─── Supplied entries ───

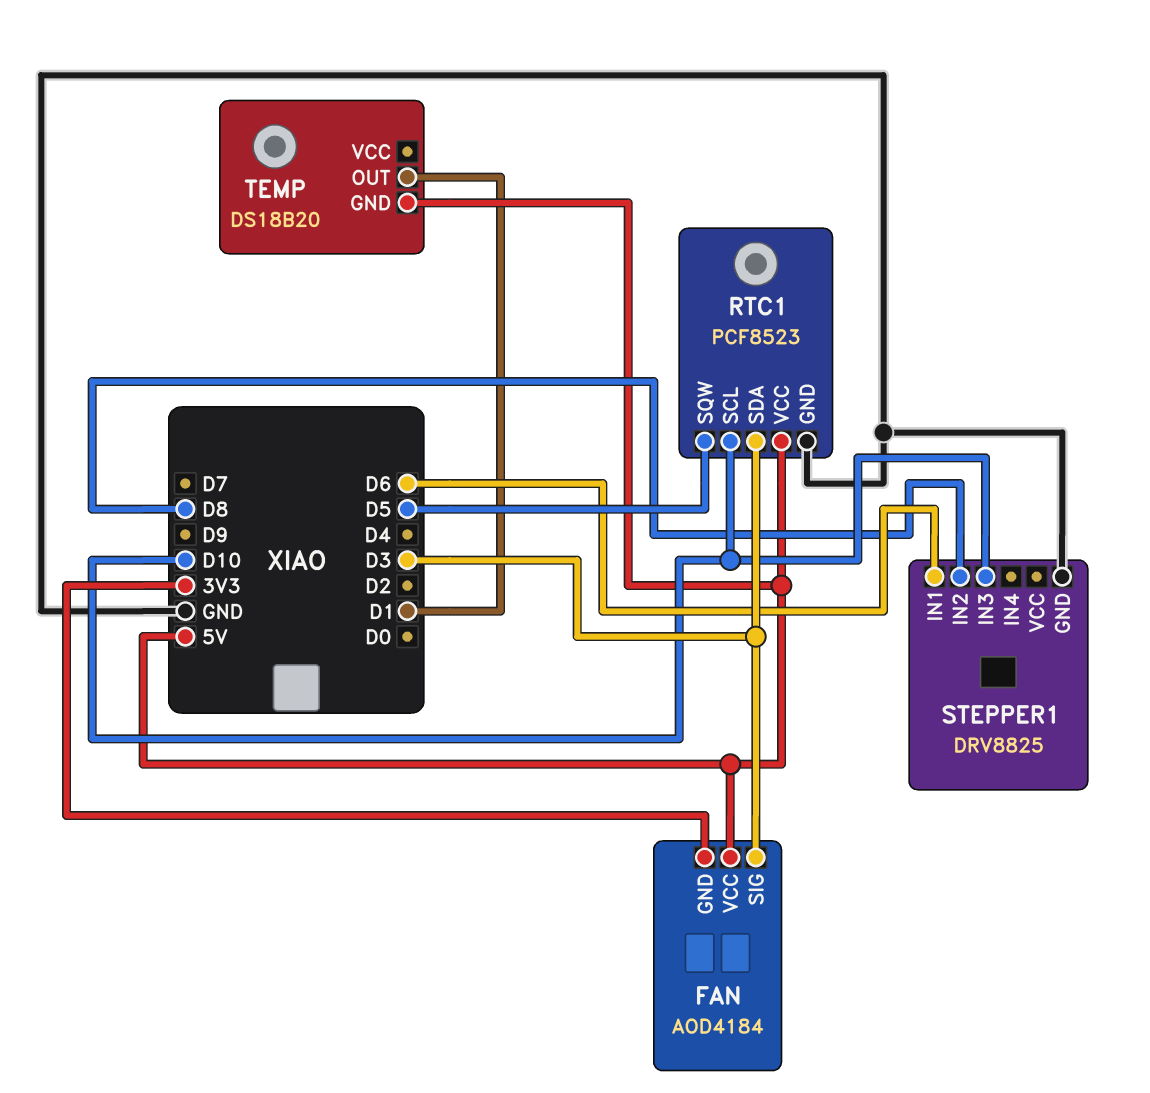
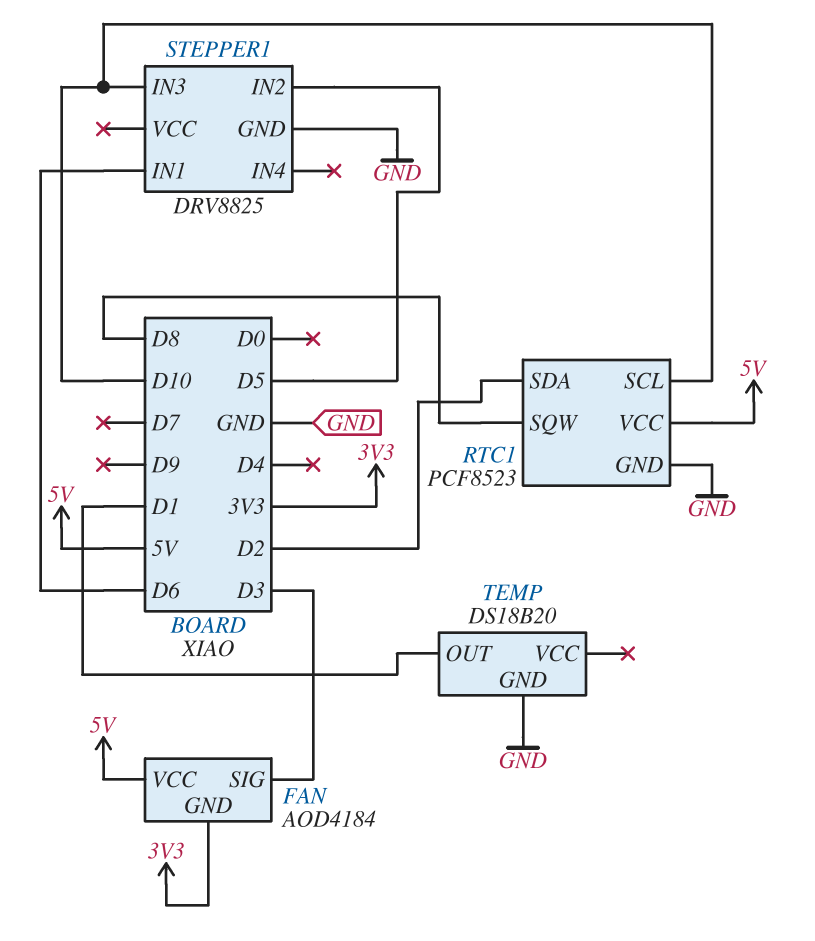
RTC1 pin SDA: D3 -> D2
RTC1 pin SQW: D5 -> D8
STEPPER1 pin IN2: D8 -> D5
TEMP pin GND: 5V -> GND

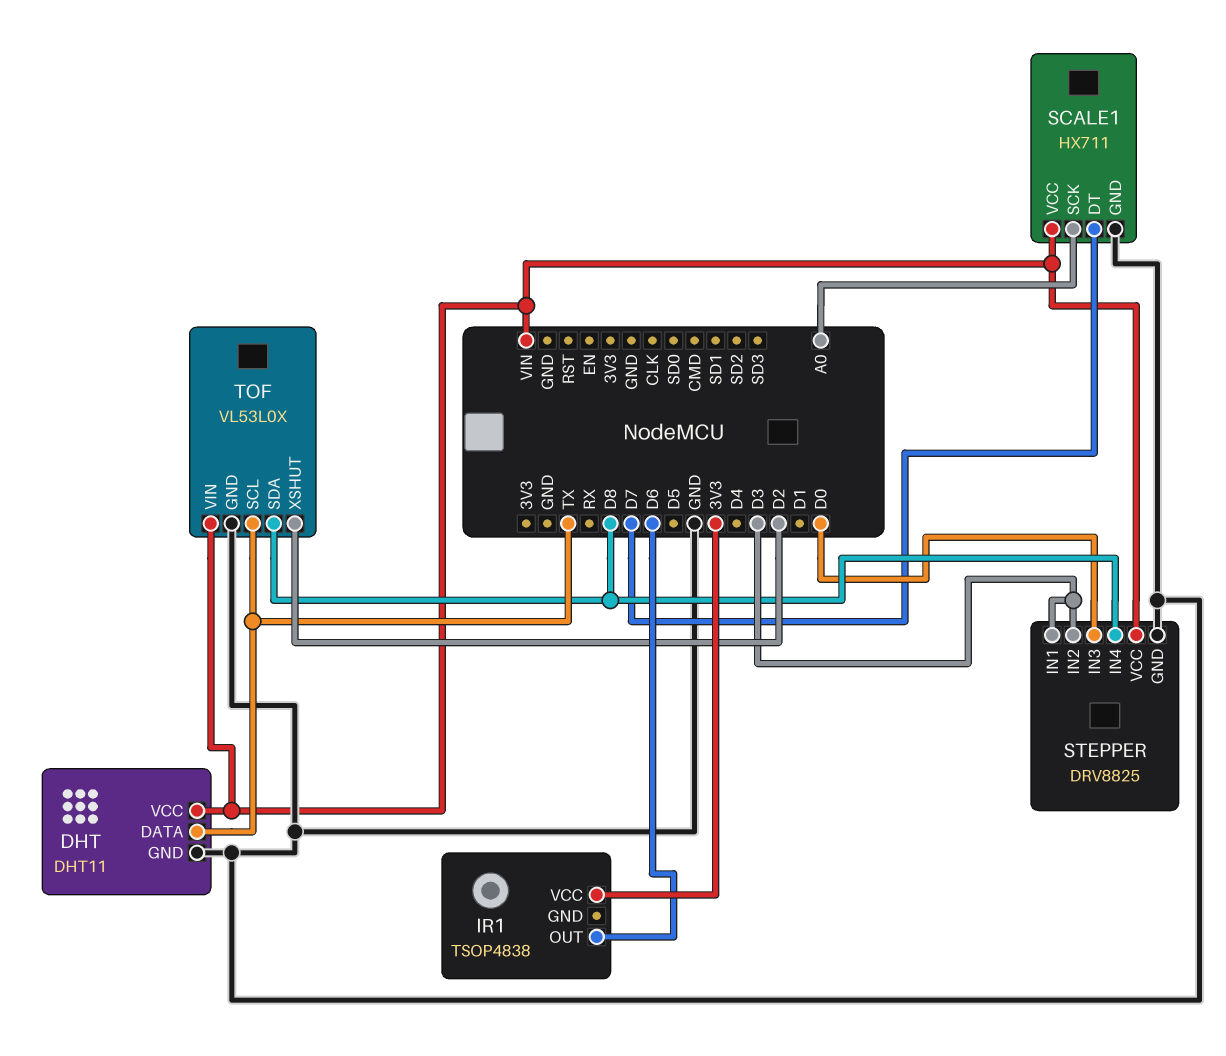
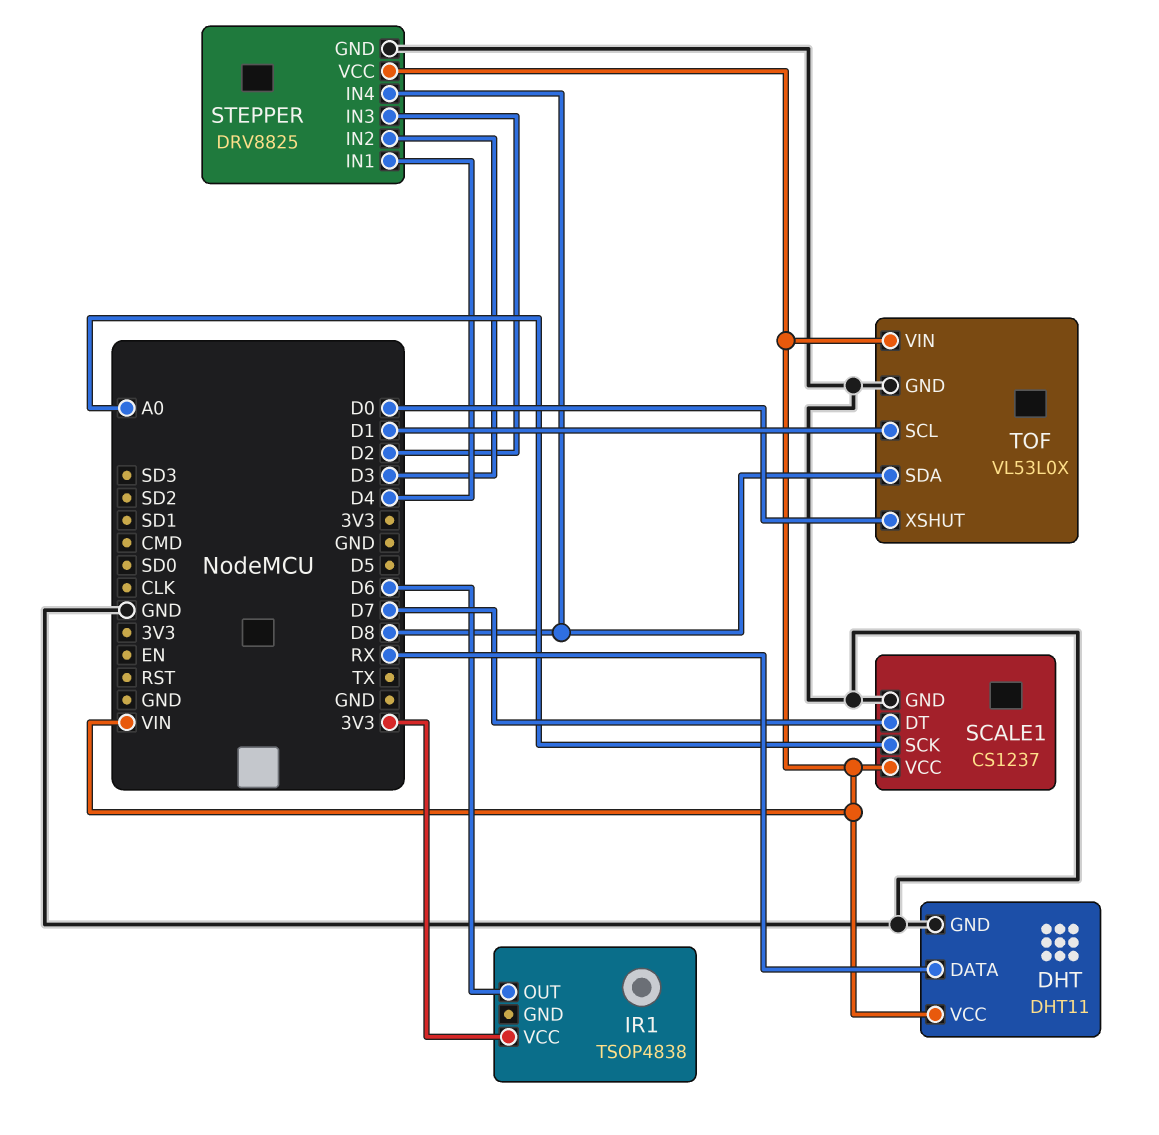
DHT pin DATA: TX -> RX
SCALE1: HX711 -> CS1237
STEPPER pin IN1: D3 -> D4
STEPPER pin IN3: D0 -> D2
TOF pin SCL: TX -> D1
TOF pin XSHUT: D2 -> D0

───

Instructions for the task: Retype the records verbatim, but not their images.

Answer area:
RTC1 pin SDA: D3 -> D2
RTC1 pin SQW: D5 -> D8
STEPPER1 pin IN2: D8 -> D5
TEMP pin GND: 5V -> GND

DHT pin DATA: TX -> RX
SCALE1: HX711 -> CS1237
STEPPER pin IN1: D3 -> D4
STEPPER pin IN3: D0 -> D2
TOF pin SCL: TX -> D1
TOF pin XSHUT: D2 -> D0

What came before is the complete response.